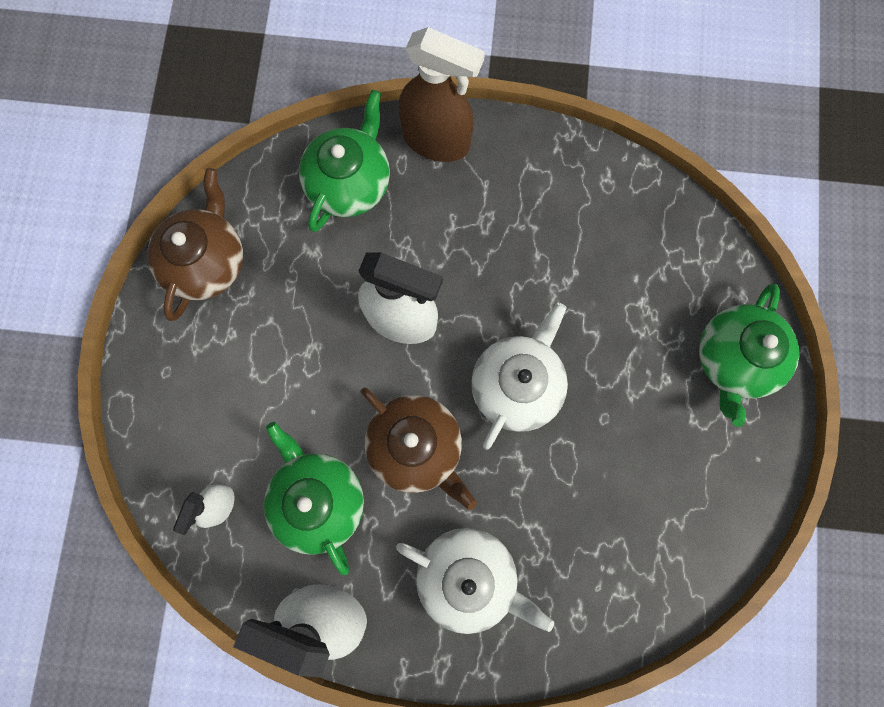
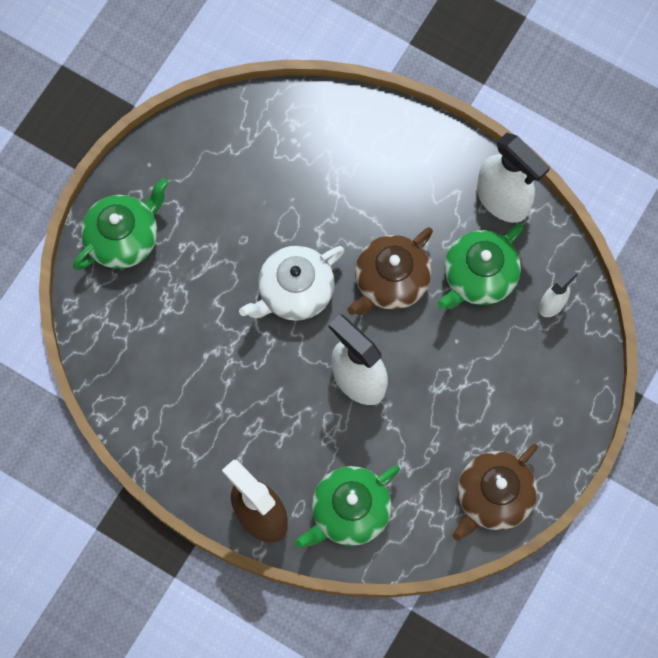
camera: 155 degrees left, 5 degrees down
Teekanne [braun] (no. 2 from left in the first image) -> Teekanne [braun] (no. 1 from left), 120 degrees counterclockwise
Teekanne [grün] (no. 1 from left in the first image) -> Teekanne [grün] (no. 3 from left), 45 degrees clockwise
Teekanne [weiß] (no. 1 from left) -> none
____
• **Problem to solve**
The answer should be the full material above, printed exactly, with no pictures in it.

• **Result of the task**
camera: 155 degrees left, 5 degrees down
Teekanne [braun] (no. 2 from left in the first image) -> Teekanne [braun] (no. 1 from left), 120 degrees counterclockwise
Teekanne [grün] (no. 1 from left in the first image) -> Teekanne [grün] (no. 3 from left), 45 degrees clockwise
Teekanne [weiß] (no. 1 from left) -> none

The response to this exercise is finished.